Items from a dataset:
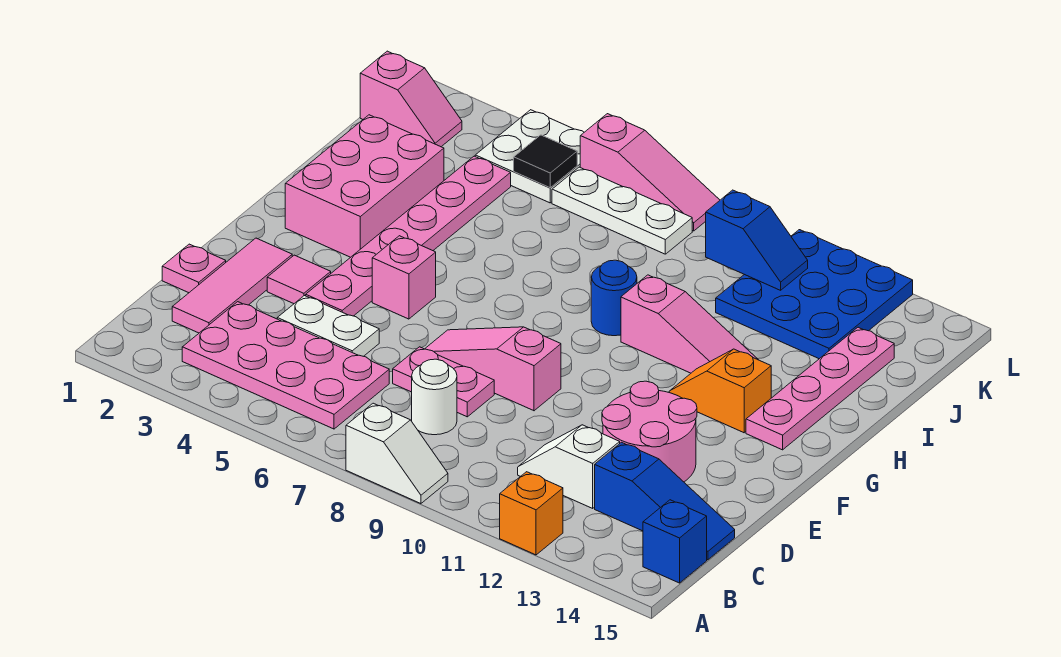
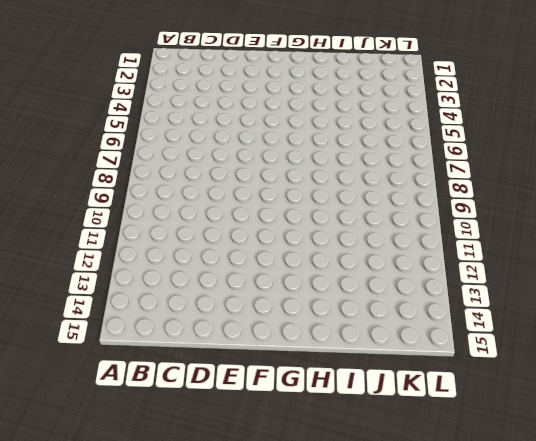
none -> white slope A8:A9 level 1 top 8
none -> orange brick A12 level 1
none -> pink plate B3:C6 level 1

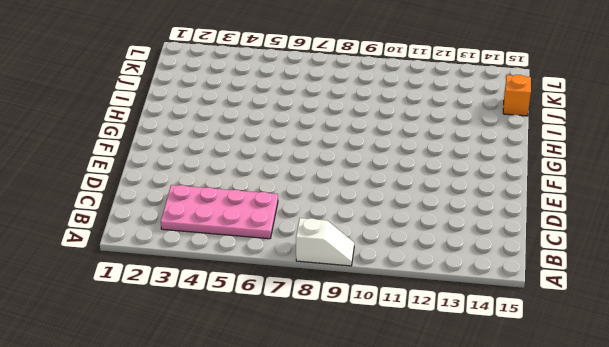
orange brick J15 level 1 -> orange brick A12 level 1
none -> blue brick B15 level 1
none -> pink tile C2:E2 level 1
none -> white round brick C8 level 1

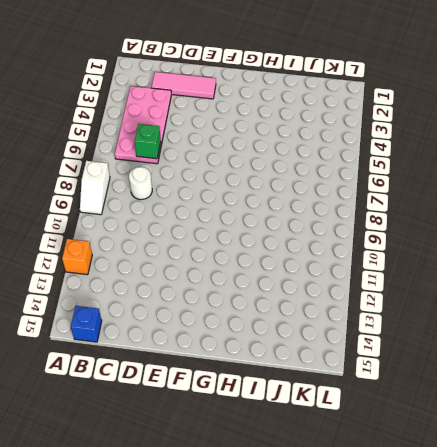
green brick C6 level 2 -> none
none -> white slope C11:C12 level 1 top 12
none -> blue slope C13:C15 level 1 top 13
none -> pink plate D1 level 1

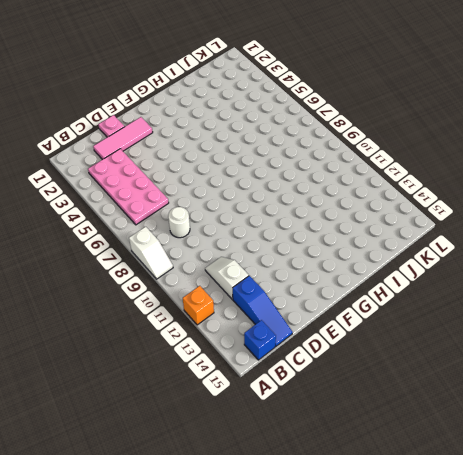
none -> white plate D4:D5 level 1
none -> pink plate D7:D8 level 1
none -> pink round brick D12:E13 level 1

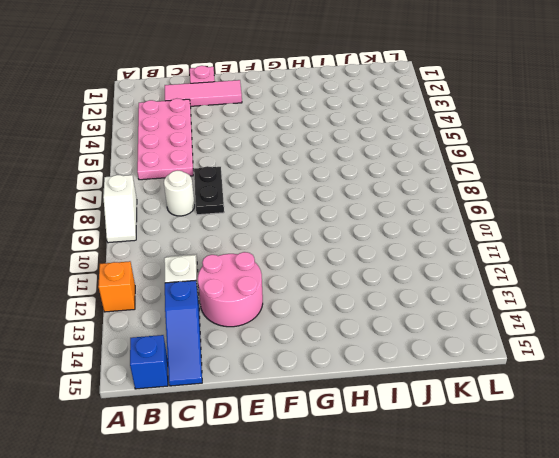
black plate D7:D8 level 1 -> pink plate D7:D8 level 1
none -> white plate D4:D5 level 1
none -> pink tile E3 level 1
none -> pink plate E4:J4 level 1

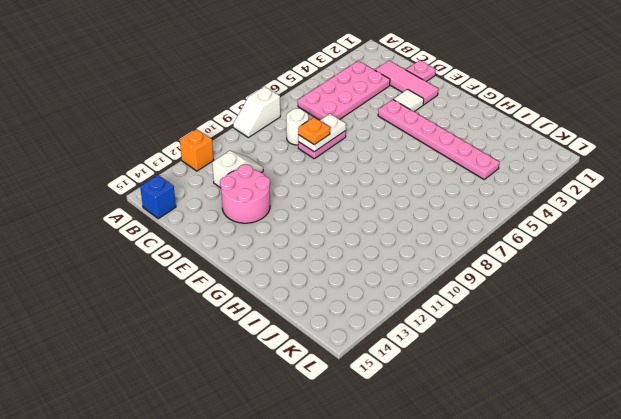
white plate D7:D8 level 2 -> white plate D4:D5 level 1
orange plate D8 level 3 -> none
white tile E3 level 1 -> pink tile E3 level 1
none -> blue slope C13:C15 level 1 top 13
none -> pink slope E7:E9 level 1 top 9
none -> pink brick F5 level 1

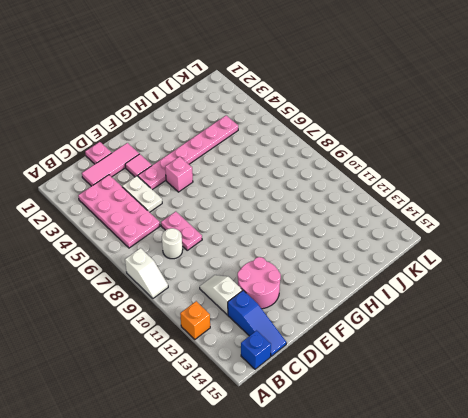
none -> pink slope E7:E9 level 1 top 9
none -> pink brick G2:I3 level 1
none -> orange slope G12:G13 level 1 top 13

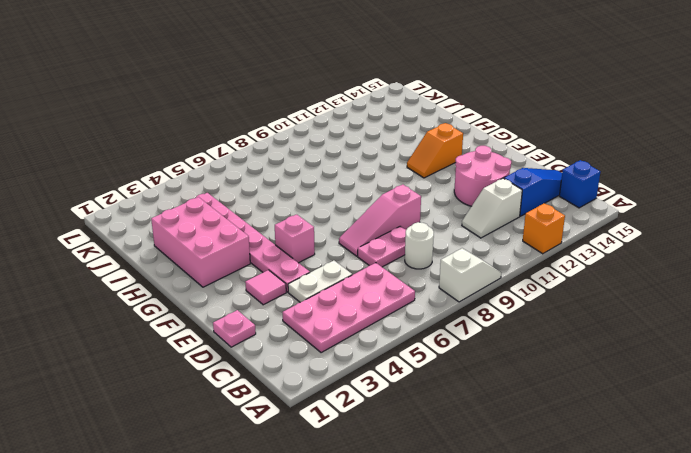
none -> pink tile C2:E2 level 1
none -> pink plate G14:J14 level 1
none -> blue round brick H9 level 1

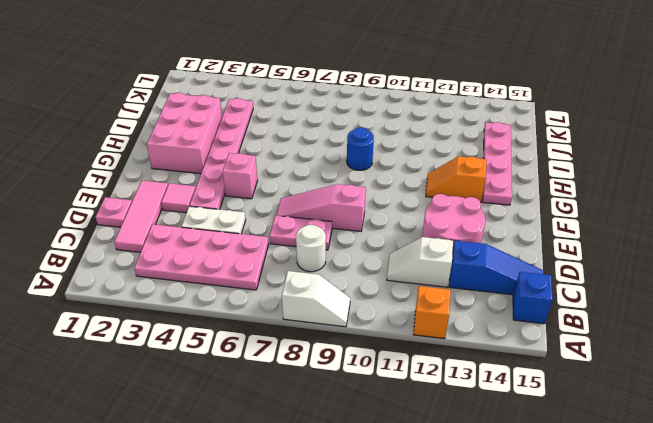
none -> pink slope H10:H12 level 1 top 10
none -> blue plate J11:L13 level 1
none -> pink slope K1:K2 level 1 top 1

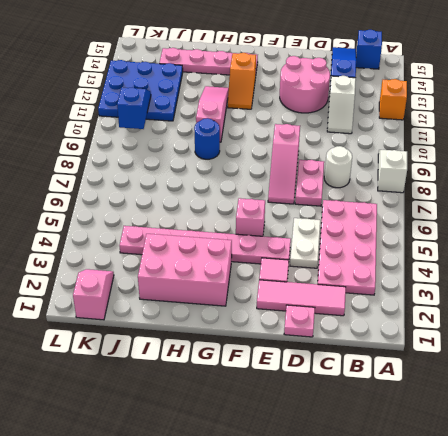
none -> white plate K4:L5 level 1
none -> white plate K6:K8 level 1
none -> pink slope L6:L8 level 1 top 6

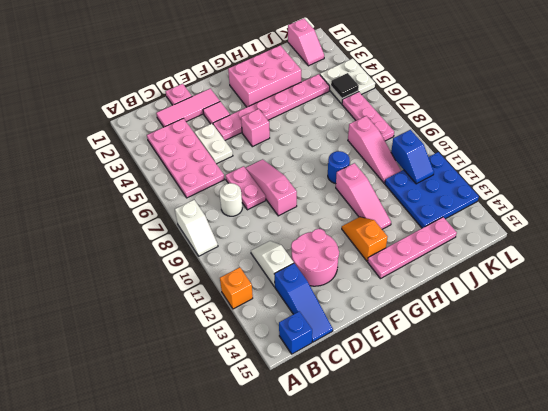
pink slope J8:J10 level 1 top 8 -> pink slope L6:L8 level 1 top 6
pink plate K6:K8 level 1 -> white plate K6:K8 level 1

What you have to do:
Pick out every line above that contains the word "tile" and copy it.

Problem solution:
none -> pink tile C2:E2 level 1
none -> pink tile E3 level 1
white tile E3 level 1 -> pink tile E3 level 1
none -> pink tile C2:E2 level 1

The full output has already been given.